- **Prompt**
Transcribe exactly the lines that fall between the one holding "camera: 10 degrees left, 15 degrees down" and the one holding "white bowl [474,115,550,176]", inclusive, from the entries below.

- **Exercise material**
'''

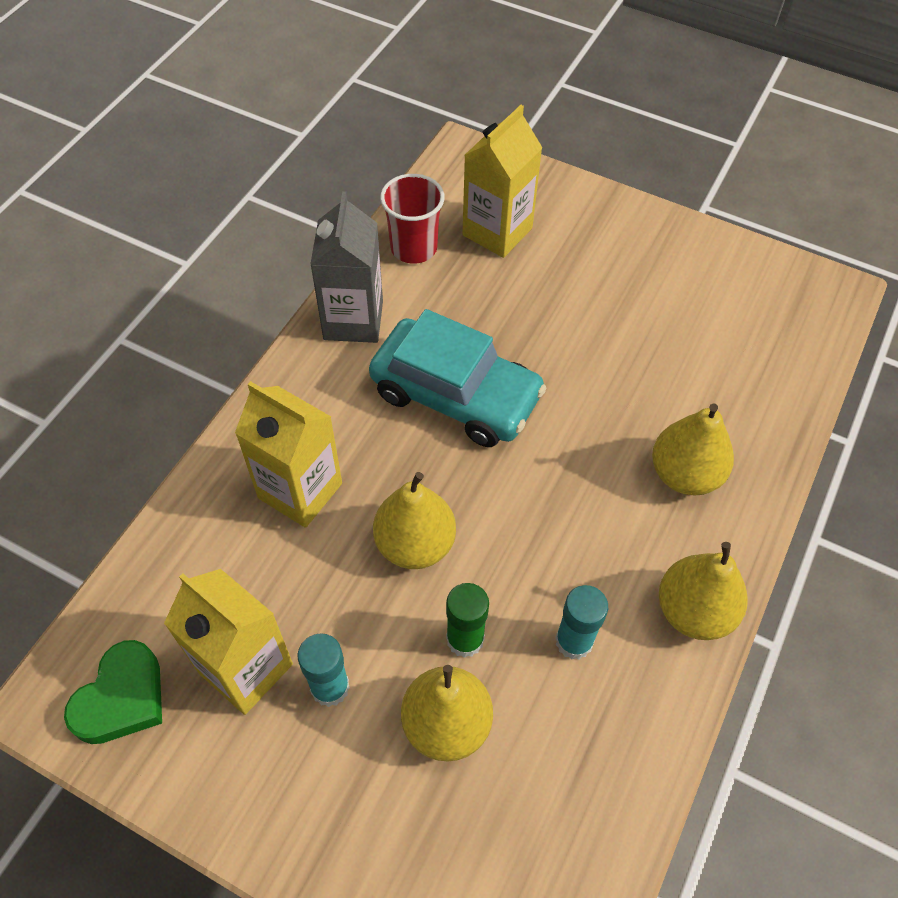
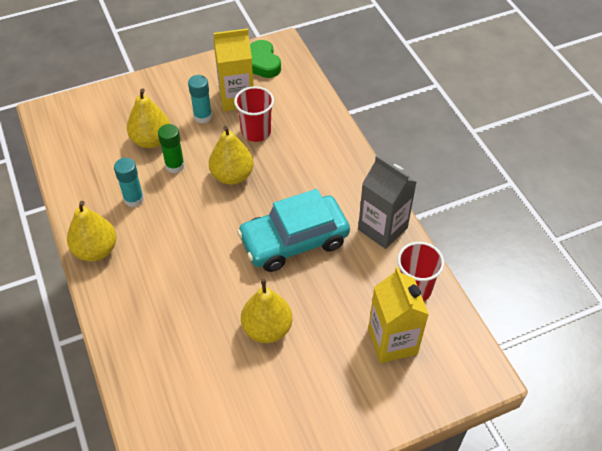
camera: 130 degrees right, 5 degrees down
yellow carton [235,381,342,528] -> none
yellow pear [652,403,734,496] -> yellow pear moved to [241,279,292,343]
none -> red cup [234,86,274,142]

'''
'''

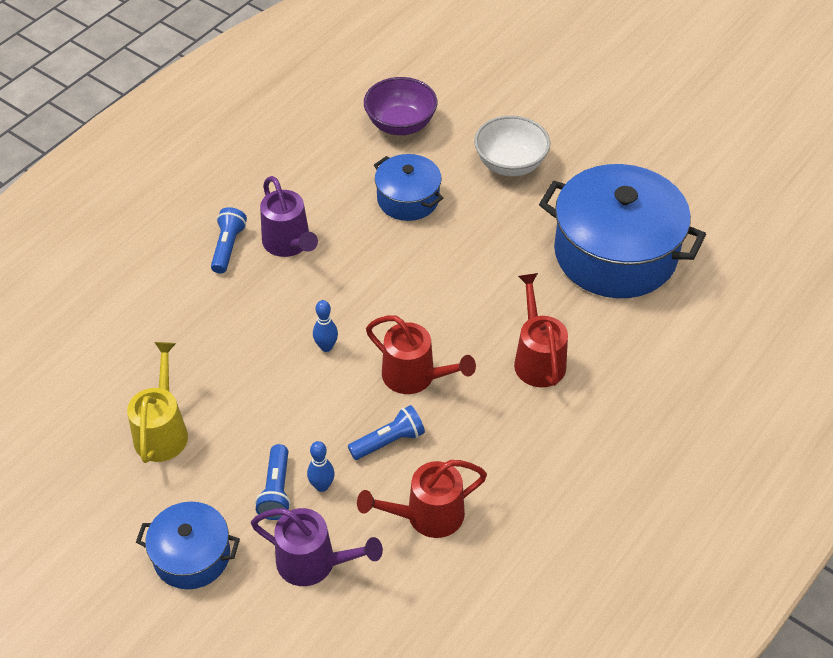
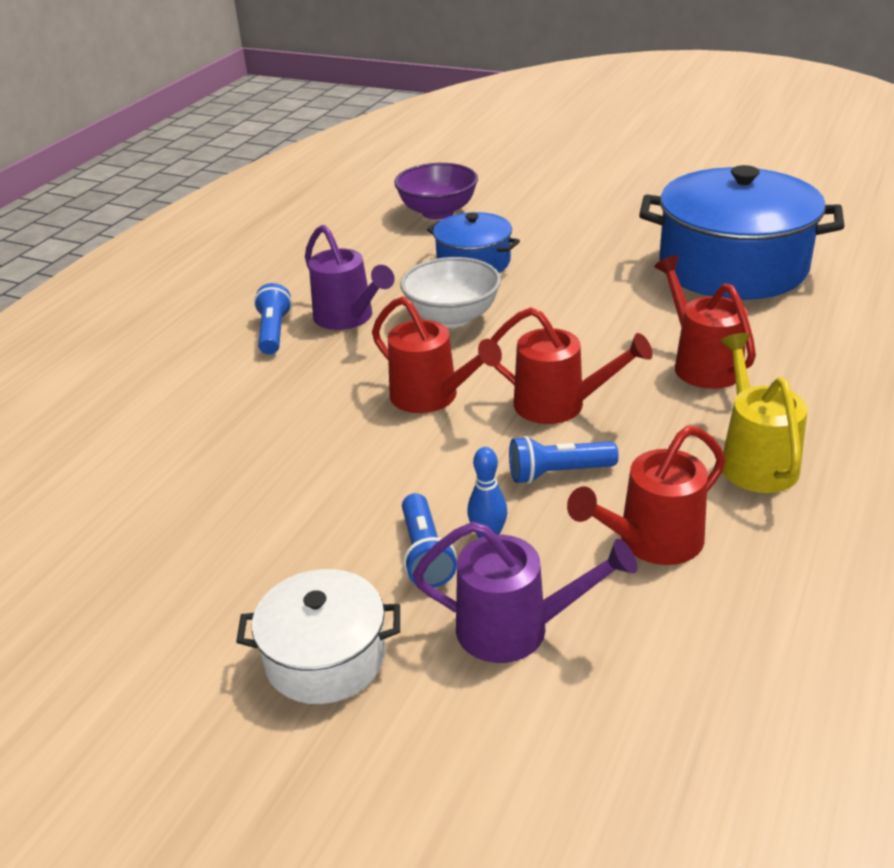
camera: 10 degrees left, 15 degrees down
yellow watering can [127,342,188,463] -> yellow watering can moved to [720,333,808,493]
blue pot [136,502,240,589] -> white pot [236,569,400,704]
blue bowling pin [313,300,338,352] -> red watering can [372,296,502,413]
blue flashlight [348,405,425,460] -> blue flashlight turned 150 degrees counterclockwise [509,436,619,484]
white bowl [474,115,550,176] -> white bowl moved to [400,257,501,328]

'''

- **Your response**
camera: 10 degrees left, 15 degrees down
yellow watering can [127,342,188,463] -> yellow watering can moved to [720,333,808,493]
blue pot [136,502,240,589] -> white pot [236,569,400,704]
blue bowling pin [313,300,338,352] -> red watering can [372,296,502,413]
blue flashlight [348,405,425,460] -> blue flashlight turned 150 degrees counterclockwise [509,436,619,484]
white bowl [474,115,550,176] -> white bowl moved to [400,257,501,328]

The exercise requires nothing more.